# Exercise materials start
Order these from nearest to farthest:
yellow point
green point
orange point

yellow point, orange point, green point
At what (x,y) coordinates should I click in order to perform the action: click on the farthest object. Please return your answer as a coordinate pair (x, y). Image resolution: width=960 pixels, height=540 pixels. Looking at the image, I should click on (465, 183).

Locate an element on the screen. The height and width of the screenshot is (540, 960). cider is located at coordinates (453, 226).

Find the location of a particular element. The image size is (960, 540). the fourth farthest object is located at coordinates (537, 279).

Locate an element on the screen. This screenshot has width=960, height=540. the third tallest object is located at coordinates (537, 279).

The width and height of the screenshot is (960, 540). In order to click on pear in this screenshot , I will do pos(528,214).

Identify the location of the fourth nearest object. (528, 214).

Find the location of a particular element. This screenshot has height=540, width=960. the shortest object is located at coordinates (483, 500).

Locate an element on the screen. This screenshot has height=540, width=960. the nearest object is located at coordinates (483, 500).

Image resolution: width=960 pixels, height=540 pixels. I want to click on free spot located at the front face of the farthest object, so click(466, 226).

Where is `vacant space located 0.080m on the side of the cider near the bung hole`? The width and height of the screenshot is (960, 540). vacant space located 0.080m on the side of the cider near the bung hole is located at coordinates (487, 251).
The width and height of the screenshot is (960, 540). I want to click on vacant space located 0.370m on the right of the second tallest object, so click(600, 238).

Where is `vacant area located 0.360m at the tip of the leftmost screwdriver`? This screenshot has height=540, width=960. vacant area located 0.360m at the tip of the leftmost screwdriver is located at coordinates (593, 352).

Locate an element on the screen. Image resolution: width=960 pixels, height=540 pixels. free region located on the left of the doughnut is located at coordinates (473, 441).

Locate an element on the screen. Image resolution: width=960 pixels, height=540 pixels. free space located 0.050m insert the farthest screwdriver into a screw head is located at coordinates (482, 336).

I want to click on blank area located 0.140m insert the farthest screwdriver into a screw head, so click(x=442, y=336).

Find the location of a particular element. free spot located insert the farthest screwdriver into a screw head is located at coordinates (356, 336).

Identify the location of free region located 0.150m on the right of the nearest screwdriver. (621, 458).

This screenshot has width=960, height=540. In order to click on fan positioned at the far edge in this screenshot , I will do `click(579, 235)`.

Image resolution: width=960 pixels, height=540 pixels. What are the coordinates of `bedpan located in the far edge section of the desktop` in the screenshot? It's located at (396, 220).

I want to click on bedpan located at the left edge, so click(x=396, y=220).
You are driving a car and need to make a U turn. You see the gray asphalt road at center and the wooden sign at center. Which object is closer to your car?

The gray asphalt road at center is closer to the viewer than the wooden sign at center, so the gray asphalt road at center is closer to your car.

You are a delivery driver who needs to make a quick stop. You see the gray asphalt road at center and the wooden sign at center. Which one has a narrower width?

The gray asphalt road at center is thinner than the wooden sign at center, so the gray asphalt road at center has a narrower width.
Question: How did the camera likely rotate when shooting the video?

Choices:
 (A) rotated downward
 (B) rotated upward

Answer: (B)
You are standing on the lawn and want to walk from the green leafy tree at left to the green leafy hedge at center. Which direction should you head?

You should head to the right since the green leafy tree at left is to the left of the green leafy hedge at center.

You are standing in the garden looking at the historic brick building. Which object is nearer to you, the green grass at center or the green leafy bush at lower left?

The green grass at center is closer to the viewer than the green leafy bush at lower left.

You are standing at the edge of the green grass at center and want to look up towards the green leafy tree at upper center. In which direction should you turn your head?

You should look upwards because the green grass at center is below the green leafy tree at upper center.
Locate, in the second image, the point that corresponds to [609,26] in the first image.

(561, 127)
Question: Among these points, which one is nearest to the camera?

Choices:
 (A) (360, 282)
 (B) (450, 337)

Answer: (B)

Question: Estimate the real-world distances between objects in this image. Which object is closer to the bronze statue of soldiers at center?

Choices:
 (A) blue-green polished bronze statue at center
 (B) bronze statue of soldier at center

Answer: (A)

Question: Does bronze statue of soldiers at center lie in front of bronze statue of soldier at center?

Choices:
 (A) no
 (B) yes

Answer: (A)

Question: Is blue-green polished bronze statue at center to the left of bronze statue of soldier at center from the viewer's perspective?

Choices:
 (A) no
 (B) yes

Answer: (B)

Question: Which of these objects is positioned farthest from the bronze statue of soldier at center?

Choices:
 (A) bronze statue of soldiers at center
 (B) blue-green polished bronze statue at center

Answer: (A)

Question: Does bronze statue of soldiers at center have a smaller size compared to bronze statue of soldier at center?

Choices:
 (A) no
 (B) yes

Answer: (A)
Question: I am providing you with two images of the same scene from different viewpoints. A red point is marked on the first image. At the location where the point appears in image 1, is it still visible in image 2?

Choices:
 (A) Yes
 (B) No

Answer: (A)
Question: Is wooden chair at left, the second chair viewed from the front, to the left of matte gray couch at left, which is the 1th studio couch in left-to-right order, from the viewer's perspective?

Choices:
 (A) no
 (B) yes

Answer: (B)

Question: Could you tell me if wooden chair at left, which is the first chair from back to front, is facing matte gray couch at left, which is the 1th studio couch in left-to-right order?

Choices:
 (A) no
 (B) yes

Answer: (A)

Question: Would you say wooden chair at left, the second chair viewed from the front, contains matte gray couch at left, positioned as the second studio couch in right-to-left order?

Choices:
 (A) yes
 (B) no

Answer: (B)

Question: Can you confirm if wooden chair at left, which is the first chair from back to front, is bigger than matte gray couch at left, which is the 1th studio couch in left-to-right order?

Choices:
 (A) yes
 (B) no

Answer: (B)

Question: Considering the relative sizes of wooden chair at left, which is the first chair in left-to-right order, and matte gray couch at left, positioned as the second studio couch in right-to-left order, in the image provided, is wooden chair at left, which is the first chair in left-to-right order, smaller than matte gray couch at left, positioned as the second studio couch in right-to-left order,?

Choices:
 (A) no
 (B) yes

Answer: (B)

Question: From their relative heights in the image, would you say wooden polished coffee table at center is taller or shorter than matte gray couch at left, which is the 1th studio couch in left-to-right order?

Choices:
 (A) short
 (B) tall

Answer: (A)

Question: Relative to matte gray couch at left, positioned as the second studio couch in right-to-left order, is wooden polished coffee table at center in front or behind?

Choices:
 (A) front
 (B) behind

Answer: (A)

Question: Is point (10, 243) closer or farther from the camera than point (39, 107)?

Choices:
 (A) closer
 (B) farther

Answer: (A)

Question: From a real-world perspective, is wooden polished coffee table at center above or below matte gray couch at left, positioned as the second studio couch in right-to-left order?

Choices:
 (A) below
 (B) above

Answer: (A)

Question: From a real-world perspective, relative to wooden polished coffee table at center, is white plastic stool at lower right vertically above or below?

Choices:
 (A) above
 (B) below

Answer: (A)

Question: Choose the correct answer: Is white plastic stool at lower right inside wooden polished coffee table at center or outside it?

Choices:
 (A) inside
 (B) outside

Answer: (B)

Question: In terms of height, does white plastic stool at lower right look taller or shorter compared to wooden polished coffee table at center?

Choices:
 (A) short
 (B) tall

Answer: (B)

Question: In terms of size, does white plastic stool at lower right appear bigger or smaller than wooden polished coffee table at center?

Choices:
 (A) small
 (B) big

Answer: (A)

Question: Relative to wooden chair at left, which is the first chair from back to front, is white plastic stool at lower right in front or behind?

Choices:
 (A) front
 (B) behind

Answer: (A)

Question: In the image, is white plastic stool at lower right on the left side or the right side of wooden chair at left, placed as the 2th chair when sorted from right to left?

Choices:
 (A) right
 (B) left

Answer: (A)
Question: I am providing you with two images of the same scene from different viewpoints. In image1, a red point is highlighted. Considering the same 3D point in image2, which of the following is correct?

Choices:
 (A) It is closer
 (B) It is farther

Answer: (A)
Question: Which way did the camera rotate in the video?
# Exercise materials end
» **Short task**
List every line in the records above that contains the string "inside", treating uppercase and lowercase as distinct.

» **Worked answer**
Question: Choose the correct answer: Is white plastic stool at lower right inside wooden polished coffee table at center or outside it?
 (A) inside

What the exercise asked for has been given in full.